DATASET CONTENT:
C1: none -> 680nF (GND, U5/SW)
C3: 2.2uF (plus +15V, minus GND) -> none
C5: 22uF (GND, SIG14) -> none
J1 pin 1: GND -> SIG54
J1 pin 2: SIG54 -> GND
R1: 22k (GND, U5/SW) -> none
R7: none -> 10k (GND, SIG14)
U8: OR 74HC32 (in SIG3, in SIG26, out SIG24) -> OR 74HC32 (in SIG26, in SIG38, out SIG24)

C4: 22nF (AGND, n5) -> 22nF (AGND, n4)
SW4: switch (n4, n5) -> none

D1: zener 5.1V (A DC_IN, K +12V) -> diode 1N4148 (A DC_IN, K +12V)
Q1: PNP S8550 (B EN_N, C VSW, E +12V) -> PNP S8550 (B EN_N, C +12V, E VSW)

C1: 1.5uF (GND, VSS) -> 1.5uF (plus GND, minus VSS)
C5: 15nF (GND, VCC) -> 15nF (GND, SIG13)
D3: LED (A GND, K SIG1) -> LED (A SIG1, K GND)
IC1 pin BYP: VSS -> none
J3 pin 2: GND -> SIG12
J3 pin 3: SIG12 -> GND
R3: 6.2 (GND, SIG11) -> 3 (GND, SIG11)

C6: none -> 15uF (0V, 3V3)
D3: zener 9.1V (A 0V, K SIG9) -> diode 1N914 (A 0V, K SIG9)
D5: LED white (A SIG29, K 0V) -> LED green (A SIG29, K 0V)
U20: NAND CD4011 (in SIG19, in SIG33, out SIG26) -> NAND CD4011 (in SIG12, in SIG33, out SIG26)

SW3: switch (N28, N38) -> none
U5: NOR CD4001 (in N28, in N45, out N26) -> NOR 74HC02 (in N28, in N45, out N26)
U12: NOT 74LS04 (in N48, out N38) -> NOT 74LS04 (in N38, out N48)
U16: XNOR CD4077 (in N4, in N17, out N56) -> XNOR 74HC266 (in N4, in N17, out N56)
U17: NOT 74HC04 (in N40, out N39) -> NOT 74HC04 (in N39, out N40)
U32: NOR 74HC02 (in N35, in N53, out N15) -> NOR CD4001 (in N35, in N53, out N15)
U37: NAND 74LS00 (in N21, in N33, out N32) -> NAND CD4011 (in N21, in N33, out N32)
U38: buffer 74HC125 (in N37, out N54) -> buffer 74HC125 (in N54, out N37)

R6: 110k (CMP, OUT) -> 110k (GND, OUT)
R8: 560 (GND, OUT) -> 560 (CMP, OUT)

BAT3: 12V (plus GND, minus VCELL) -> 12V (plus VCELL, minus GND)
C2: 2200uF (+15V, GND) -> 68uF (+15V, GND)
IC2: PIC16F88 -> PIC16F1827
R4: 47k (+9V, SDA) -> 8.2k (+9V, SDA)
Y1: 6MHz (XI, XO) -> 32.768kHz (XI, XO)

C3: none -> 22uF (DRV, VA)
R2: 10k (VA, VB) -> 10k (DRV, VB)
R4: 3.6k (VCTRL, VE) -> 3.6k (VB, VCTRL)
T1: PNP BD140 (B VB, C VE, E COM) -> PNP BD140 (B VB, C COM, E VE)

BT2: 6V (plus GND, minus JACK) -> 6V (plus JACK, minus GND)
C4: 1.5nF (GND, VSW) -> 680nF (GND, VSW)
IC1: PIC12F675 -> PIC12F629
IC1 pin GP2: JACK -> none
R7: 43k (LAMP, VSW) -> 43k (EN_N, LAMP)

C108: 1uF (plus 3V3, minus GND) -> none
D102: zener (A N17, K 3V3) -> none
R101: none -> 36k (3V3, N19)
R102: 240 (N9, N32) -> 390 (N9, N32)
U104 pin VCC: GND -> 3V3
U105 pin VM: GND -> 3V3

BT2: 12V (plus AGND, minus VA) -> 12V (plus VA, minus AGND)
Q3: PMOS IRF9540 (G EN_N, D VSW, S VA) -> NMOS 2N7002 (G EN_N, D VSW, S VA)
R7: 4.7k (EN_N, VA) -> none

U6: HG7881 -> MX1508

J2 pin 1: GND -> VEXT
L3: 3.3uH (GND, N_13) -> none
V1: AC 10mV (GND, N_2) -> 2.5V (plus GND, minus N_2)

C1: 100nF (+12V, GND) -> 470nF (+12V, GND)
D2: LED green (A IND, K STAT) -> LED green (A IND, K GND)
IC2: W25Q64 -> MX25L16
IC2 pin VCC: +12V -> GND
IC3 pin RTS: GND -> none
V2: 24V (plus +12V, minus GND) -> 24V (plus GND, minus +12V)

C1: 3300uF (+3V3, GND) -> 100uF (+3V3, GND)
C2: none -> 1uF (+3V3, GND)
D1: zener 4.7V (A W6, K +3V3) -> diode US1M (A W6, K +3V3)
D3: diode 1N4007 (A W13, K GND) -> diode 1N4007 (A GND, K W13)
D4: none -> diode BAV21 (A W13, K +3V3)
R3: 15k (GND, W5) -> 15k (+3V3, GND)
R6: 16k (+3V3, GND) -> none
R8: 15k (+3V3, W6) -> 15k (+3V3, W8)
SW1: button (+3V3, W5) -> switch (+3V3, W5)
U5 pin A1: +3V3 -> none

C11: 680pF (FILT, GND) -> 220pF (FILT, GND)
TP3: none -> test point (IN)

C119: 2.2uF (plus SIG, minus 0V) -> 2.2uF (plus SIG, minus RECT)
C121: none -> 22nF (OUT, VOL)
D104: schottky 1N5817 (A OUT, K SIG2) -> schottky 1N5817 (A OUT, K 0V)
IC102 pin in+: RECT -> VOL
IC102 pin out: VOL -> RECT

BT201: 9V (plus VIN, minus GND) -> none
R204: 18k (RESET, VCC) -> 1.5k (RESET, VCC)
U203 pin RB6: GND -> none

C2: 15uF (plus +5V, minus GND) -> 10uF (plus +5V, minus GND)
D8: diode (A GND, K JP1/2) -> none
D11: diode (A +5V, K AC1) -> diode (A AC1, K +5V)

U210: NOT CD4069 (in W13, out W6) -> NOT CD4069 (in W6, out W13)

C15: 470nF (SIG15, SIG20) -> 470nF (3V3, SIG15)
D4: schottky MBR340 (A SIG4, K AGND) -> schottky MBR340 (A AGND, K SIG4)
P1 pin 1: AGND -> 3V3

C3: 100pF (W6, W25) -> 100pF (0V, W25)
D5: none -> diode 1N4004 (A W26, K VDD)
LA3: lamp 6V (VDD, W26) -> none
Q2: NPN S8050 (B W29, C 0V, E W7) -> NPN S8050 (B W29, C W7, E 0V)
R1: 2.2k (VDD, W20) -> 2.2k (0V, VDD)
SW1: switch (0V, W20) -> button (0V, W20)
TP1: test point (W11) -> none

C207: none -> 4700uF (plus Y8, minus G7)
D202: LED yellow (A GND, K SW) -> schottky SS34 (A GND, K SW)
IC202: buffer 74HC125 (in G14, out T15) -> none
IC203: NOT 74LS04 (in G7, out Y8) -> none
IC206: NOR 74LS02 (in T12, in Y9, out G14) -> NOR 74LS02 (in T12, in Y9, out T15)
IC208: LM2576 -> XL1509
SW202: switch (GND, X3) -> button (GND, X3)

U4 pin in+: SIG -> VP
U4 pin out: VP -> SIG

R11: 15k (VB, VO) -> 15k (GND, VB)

ACTION ITEM:
In the records above, each line with the string "JACK" should be copied.

ANSWER TO THE EXERCISE:
BT2: 6V (plus GND, minus JACK) -> 6V (plus JACK, minus GND)
IC1 pin GP2: JACK -> none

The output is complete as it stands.